## RECORDS FOR THIS EXERCISE
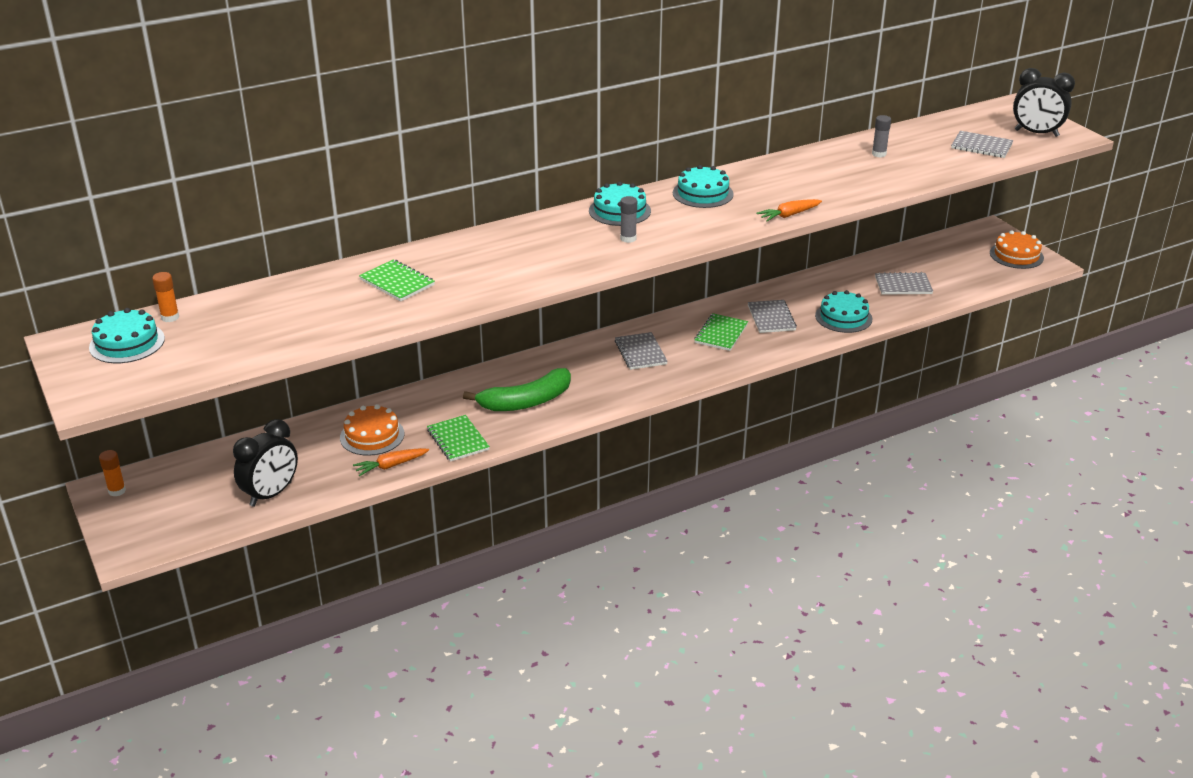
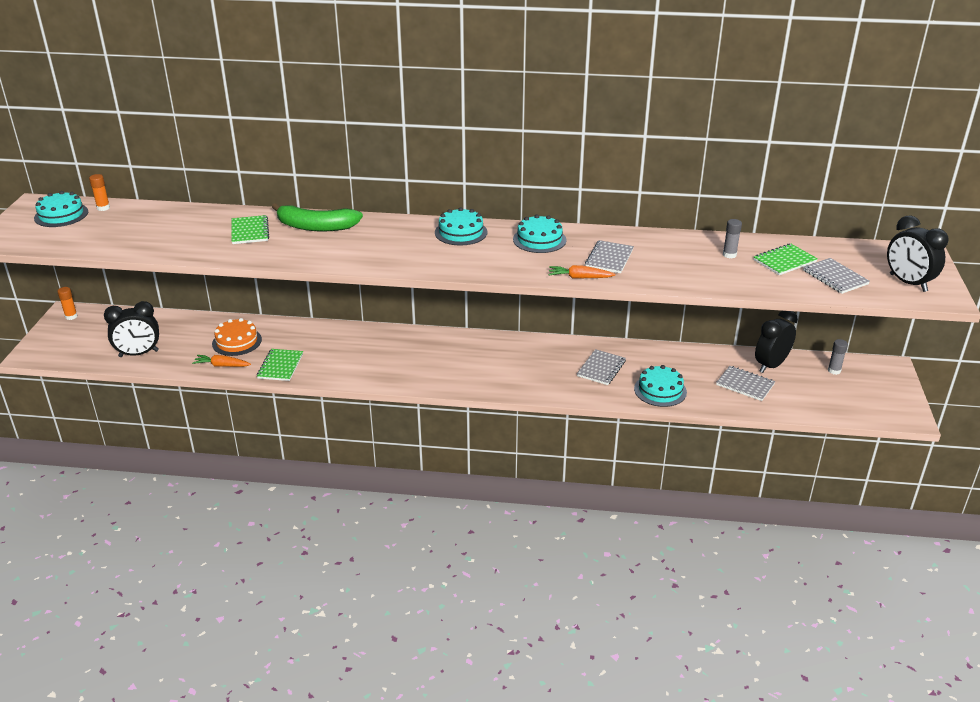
camera: 35 degrees right, 0 degrees up
(526, 401) = (353, 358): green banana -> green banana (316, 227)
(628, 238) = (436, 254): grey glue stick -> grey glue stick (834, 370)
(640, 352) = (472, 356): grey notebook -> grey notebook (609, 258)
(721, 334) = (547, 365): green notebook -> green notebook (784, 261)
(903, 261) = (771, 365): none -> black clock
(1016, 255) = (886, 398): orange cake -> none

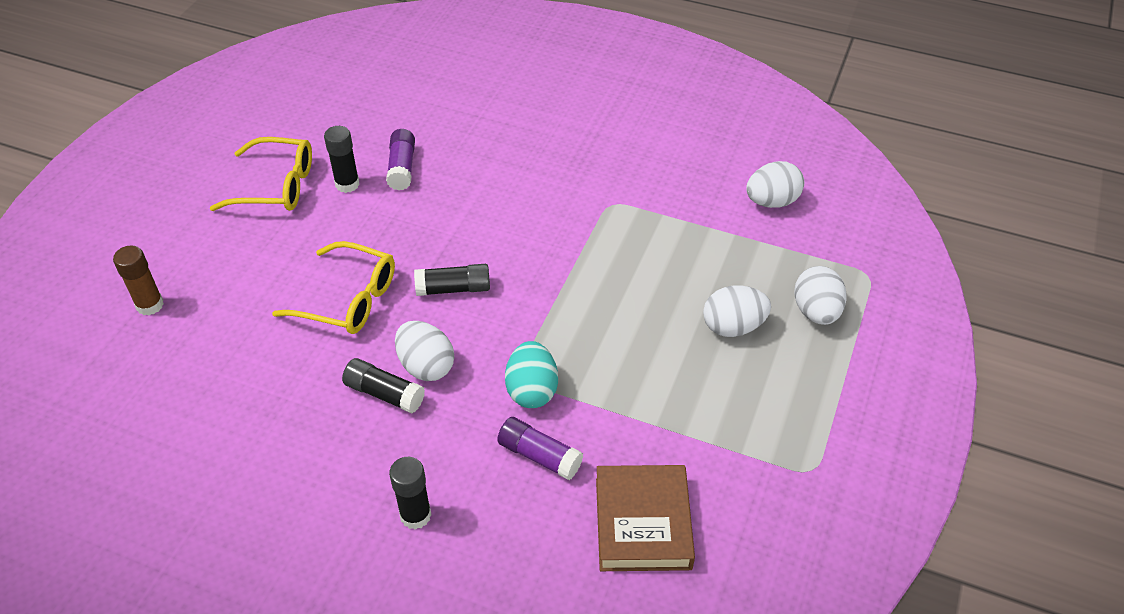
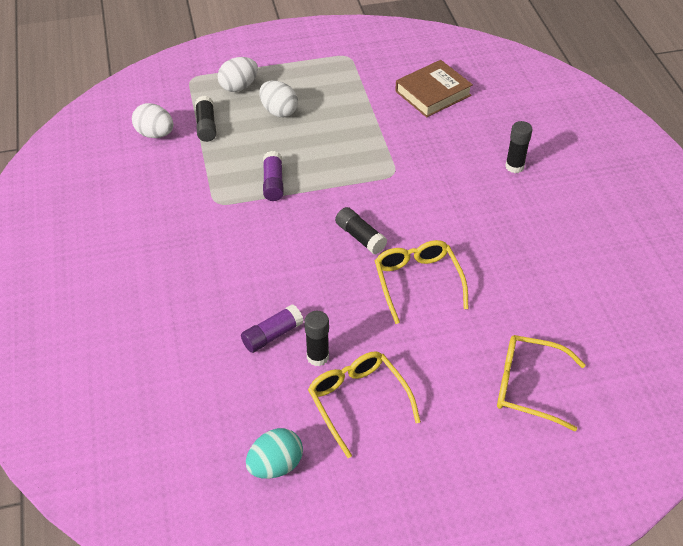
camera: 125 degrees left, 0 degrees up
(150, 305) = (528, 386): brown glue stick -> yellow glasses
(384, 393) = (463, 221): black glue stick -> black glue stick (206, 126)
(426, 366) = (428, 215): white egg -> none
(532, 390) = (399, 164): turquoise egg -> turquoise egg (275, 465)
(539, 456) = (435, 142): purple glue stick -> purple glue stick (273, 183)

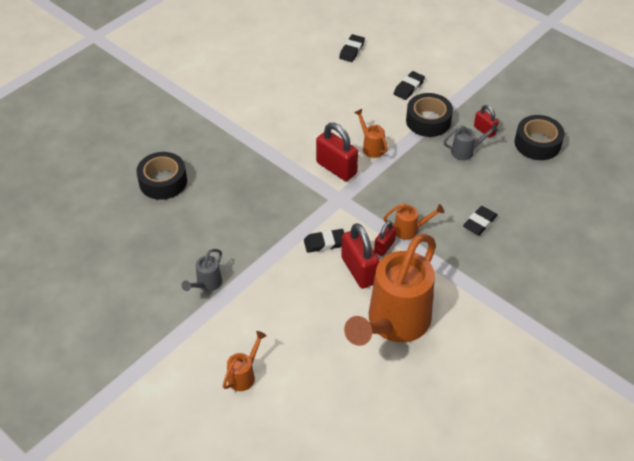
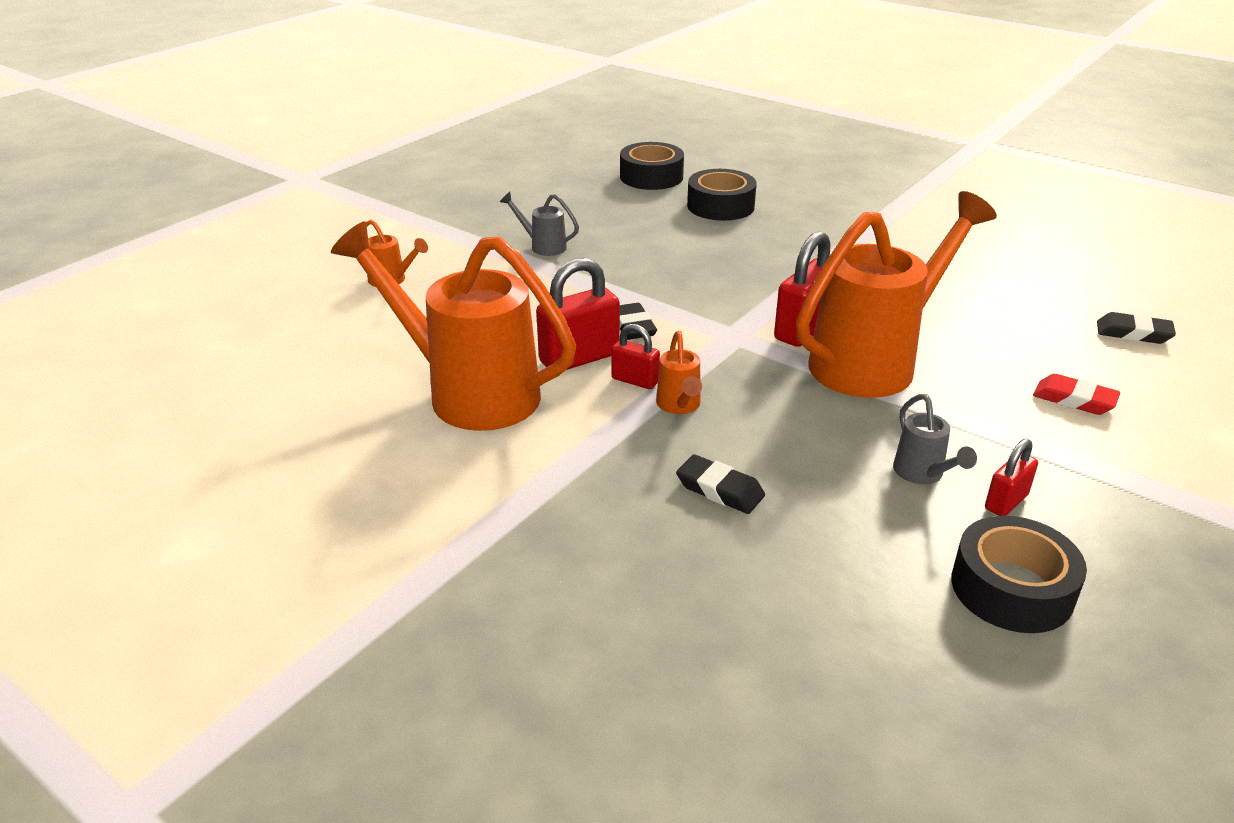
camera: 85 degrees right, 15 degrees down
(371, 147) = (875, 361): orange watering can -> orange watering can, size x2.45
(409, 88) = (1074, 400): black eraser -> red eraser
(428, 121) = (988, 424): black tape -> black tape (651, 177)

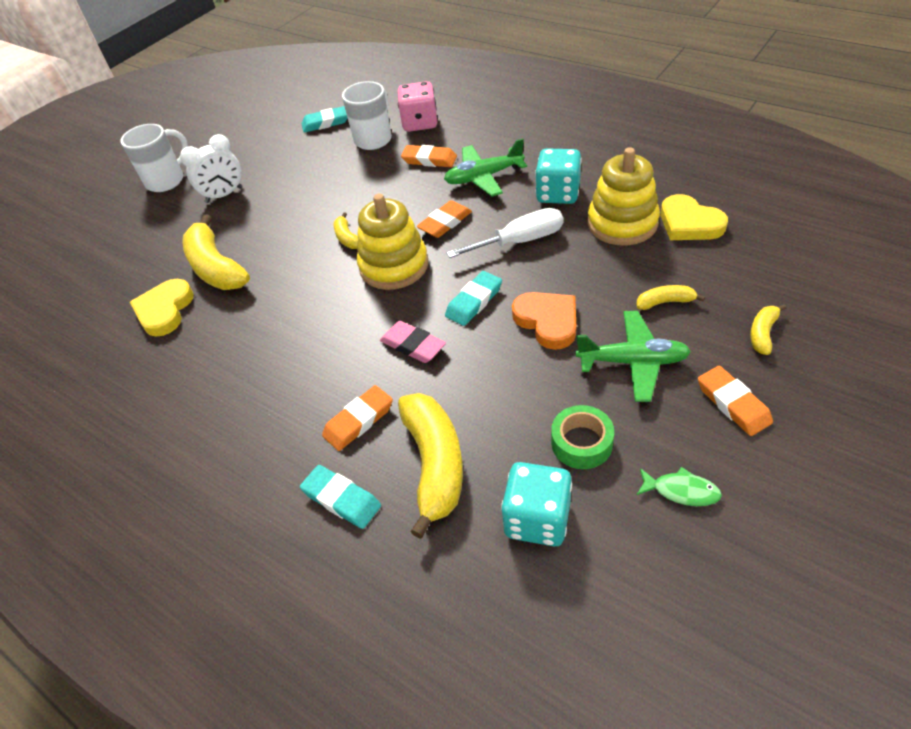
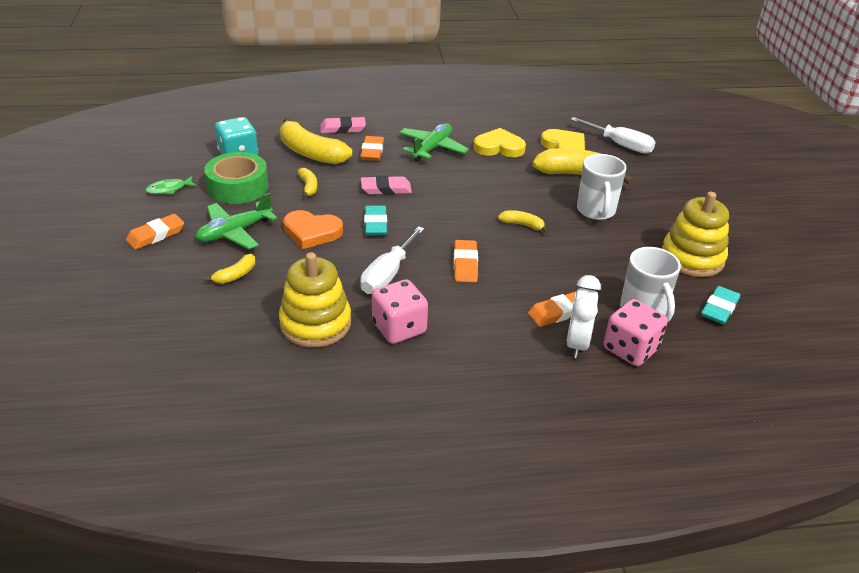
camera: 130 degrees right, 10 degrees down
(115, 285) = (620, 145): none -> white screwdriver
(167, 180) = (735, 205): white mug -> white mug (596, 211)
(224, 195) = (670, 214): white clock -> white clock (577, 343)
(341, 499) = (343, 128): turquoise eraser -> pink eraser
(394, 266) = (460, 222): yellow stacking toy -> yellow stacking toy (692, 258)
(484, 177) = (485, 316): green plane -> green plane (432, 148)
(558, 194) = (399, 328): turquoise dice -> pink dice
(581, 443) = (238, 187): green tape -> green tape, size x1.53
(689, 223) = (254, 348): yellow heart -> yellow heart (499, 147)
(733, 404) = (156, 235): orange eraser -> orange eraser turned 60 degrees counterclockwise
(763, 333) = (150, 282): yellow banana -> yellow banana (308, 187)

## HOW TO COMPLETE THIS TASK
What is needed here is an exact copy of every record, with the pictures left out.

## EXERCISE SOLUTION
camera: 35 degrees right, 0 degrees up
(526, 401) = (353, 358): green banana -> green banana (316, 227)
(628, 238) = (436, 254): grey glue stick -> grey glue stick (834, 370)
(640, 352) = (472, 356): grey notebook -> grey notebook (609, 258)
(721, 334) = (547, 365): green notebook -> green notebook (784, 261)
(903, 261) = (771, 365): none -> black clock
(1016, 255) = (886, 398): orange cake -> none

camera: 125 degrees left, 0 degrees up
(150, 305) = (528, 386): brown glue stick -> yellow glasses
(384, 393) = (463, 221): black glue stick -> black glue stick (206, 126)
(426, 366) = (428, 215): white egg -> none
(532, 390) = (399, 164): turquoise egg -> turquoise egg (275, 465)
(539, 456) = (435, 142): purple glue stick -> purple glue stick (273, 183)

camera: 85 degrees right, 15 degrees down
(371, 147) = (875, 361): orange watering can -> orange watering can, size x2.45
(409, 88) = (1074, 400): black eraser -> red eraser
(428, 121) = (988, 424): black tape -> black tape (651, 177)

camera: 130 degrees right, 10 degrees down
(115, 285) = (620, 145): none -> white screwdriver
(167, 180) = (735, 205): white mug -> white mug (596, 211)
(224, 195) = (670, 214): white clock -> white clock (577, 343)
(341, 499) = (343, 128): turquoise eraser -> pink eraser
(394, 266) = (460, 222): yellow stacking toy -> yellow stacking toy (692, 258)
(484, 177) = (485, 316): green plane -> green plane (432, 148)
(558, 194) = (399, 328): turquoise dice -> pink dice
(581, 443) = (238, 187): green tape -> green tape, size x1.53
(689, 223) = (254, 348): yellow heart -> yellow heart (499, 147)
(733, 404) = (156, 235): orange eraser -> orange eraser turned 60 degrees counterclockwise
(763, 333) = (150, 282): yellow banana -> yellow banana (308, 187)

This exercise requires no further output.